TASK BRIEF:
Without the pictures, set down the records below word for word.

Start of DATA TO EXAMINE

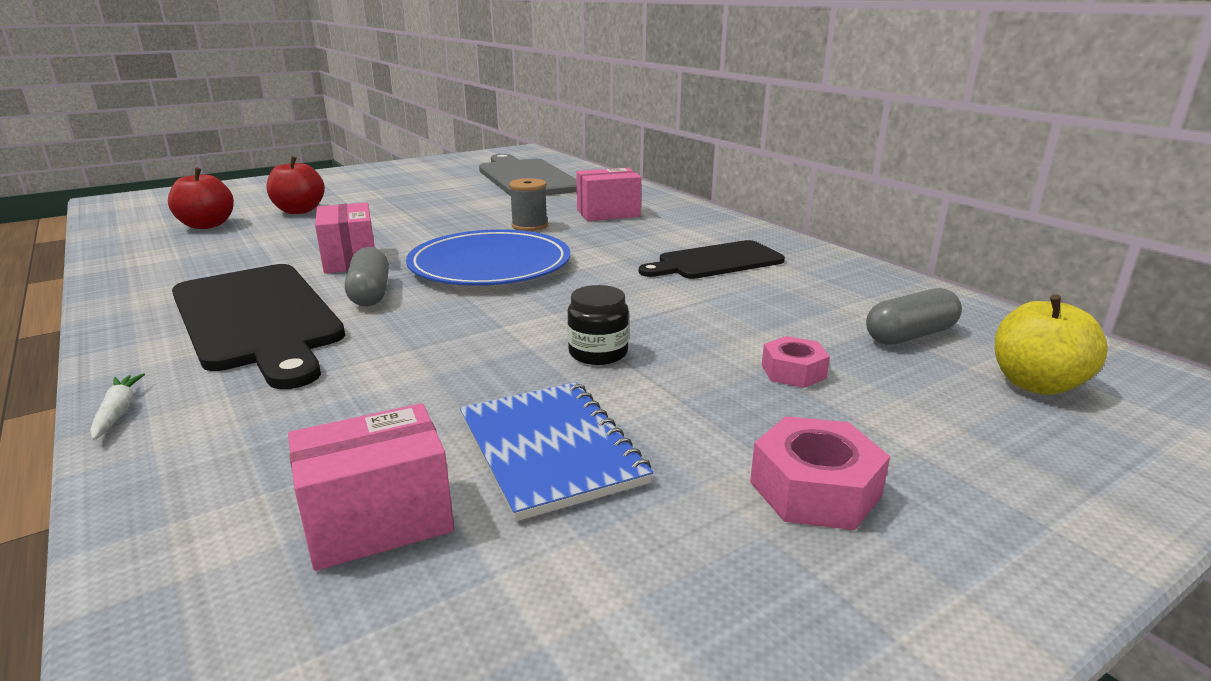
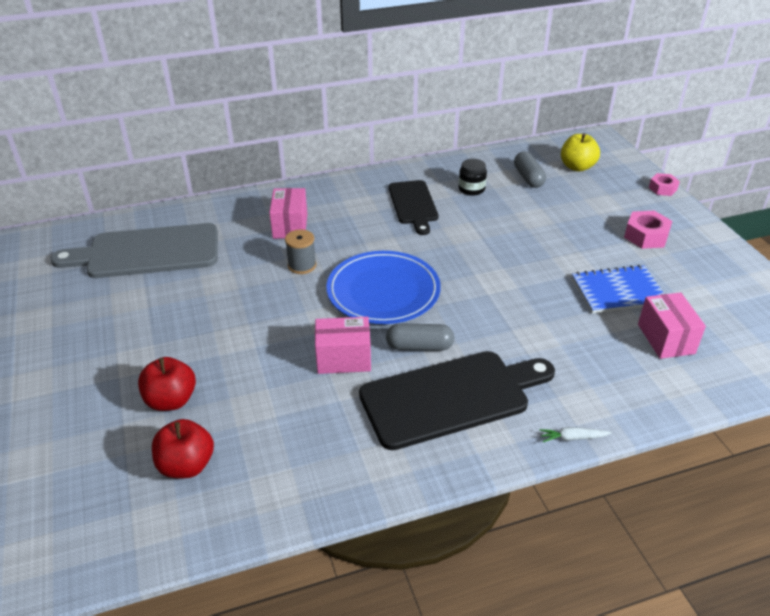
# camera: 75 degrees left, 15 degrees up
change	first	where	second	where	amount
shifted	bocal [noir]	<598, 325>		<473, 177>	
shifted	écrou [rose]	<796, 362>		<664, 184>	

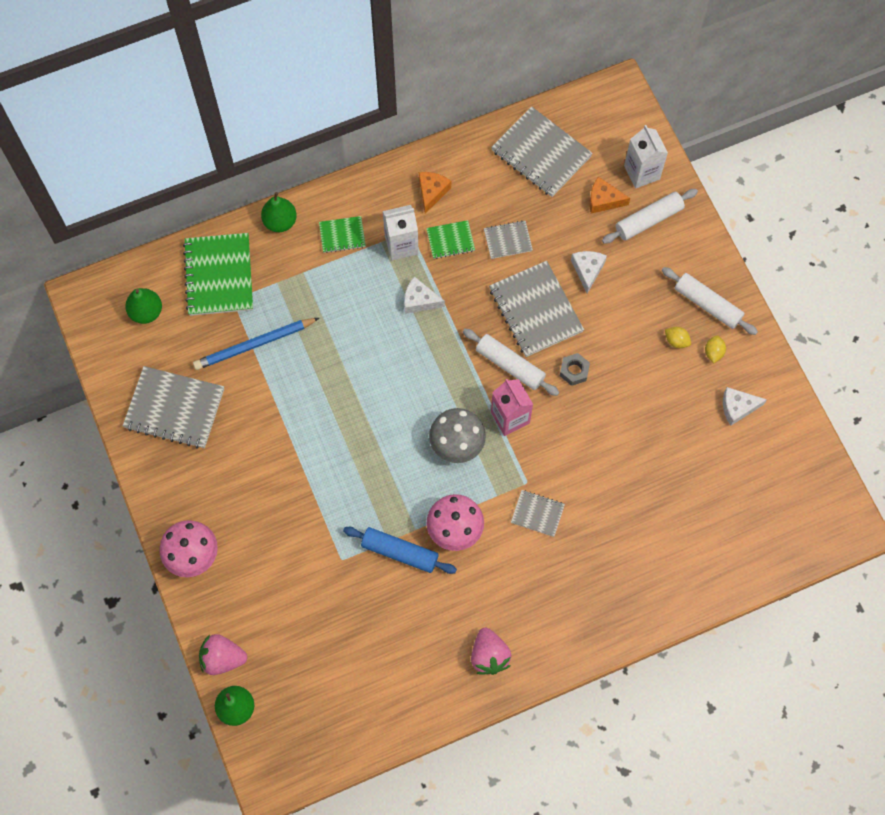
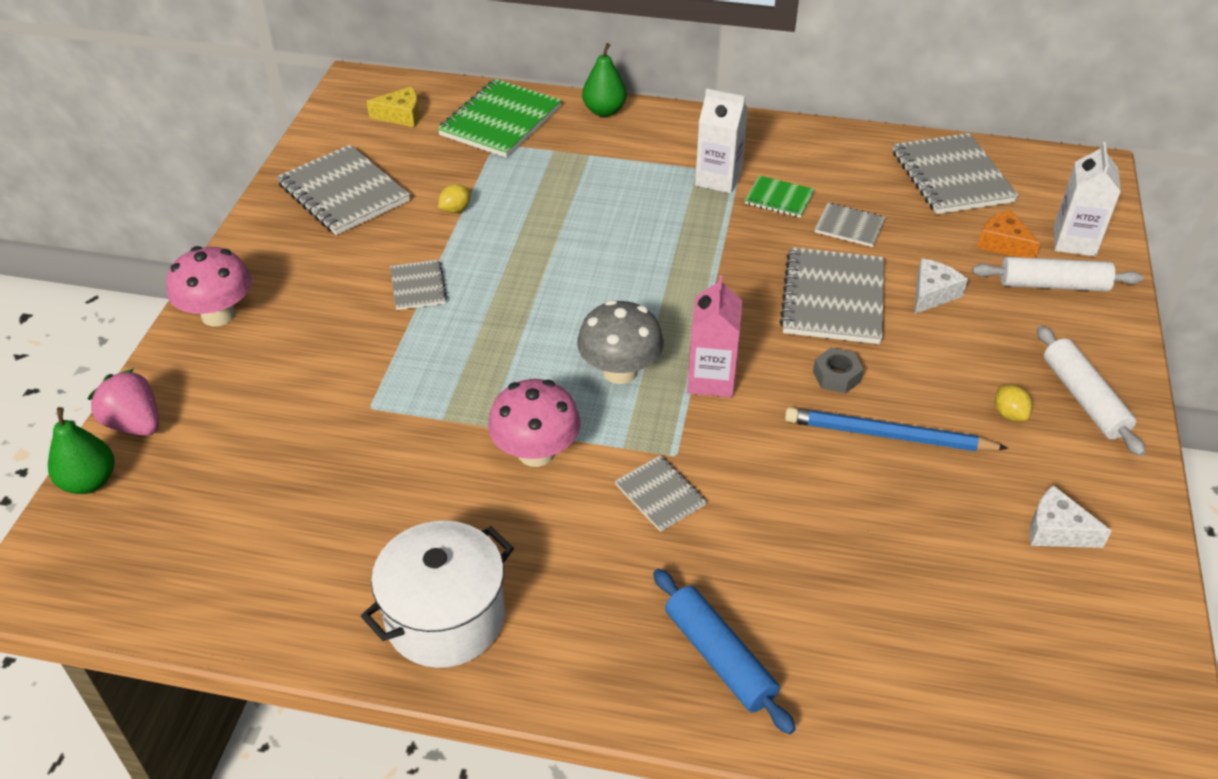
# camera: 35 degrees right, 25 degrees down
change	first	where	second	where	amount
swapped	fraise [rose]	<491, 651>	marmite [blanc]	<437, 594>	
swapped	poire [vert]	<143, 306>	fromage [jaune]	<392, 106>	
new			carnet [gris]	<418, 285>	
shifted	citron [jaune]	<715, 349>		<454, 198>	
shifted	rouleau à pâtisserie [bleu]	<400, 550>		<724, 651>	
shifted	crayon [bleu]	<256, 344>		<896, 429>	
gone	carnet [vert]	<342, 234>			
gone	fromage [blanc]	<424, 295>			
gone	fromage [orange]	<435, 193>			
gone	rouleau à pâtisserie [blanc]	<511, 362>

End of DATA TO EXAMINE

REPLY:
# camera: 75 degrees left, 15 degrees up
change	first	where	second	where	amount
shifted	bocal [noir]	<598, 325>		<473, 177>	
shifted	écrou [rose]	<796, 362>		<664, 184>	

# camera: 35 degrees right, 25 degrees down
change	first	where	second	where	amount
swapped	fraise [rose]	<491, 651>	marmite [blanc]	<437, 594>	
swapped	poire [vert]	<143, 306>	fromage [jaune]	<392, 106>	
new			carnet [gris]	<418, 285>	
shifted	citron [jaune]	<715, 349>		<454, 198>	
shifted	rouleau à pâtisserie [bleu]	<400, 550>		<724, 651>	
shifted	crayon [bleu]	<256, 344>		<896, 429>	
gone	carnet [vert]	<342, 234>			
gone	fromage [blanc]	<424, 295>			
gone	fromage [orange]	<435, 193>			
gone	rouleau à pâtisserie [blanc]	<511, 362>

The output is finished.